• _WHAT YOU ARE ASKED TO DO_: Would you copy the entries that follow exactly, leaving out every picture?

---

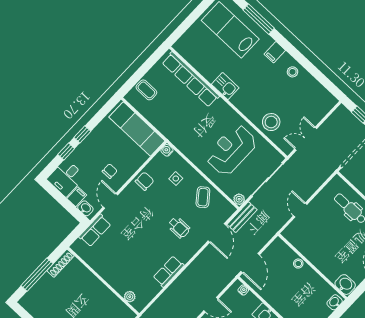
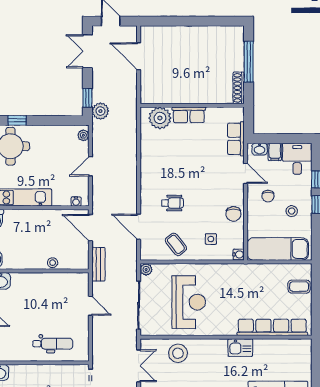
stool: (103, 146) -> (292, 211), added
bench: (242, 217) -> (98, 264), moved
wheelchair: (179, 227) -> (172, 203), turned 180
row of seats: (169, 271) -> (189, 115), moved, turned 90
plant: (130, 297) -> (160, 118), width x1.88, depth x1.88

---

• _ANSWER TO THIS EXERCISE_:
stool: (103, 146) -> (292, 211), added
bench: (242, 217) -> (98, 264), moved
wheelchair: (179, 227) -> (172, 203), turned 180
row of seats: (169, 271) -> (189, 115), moved, turned 90
plant: (130, 297) -> (160, 118), width x1.88, depth x1.88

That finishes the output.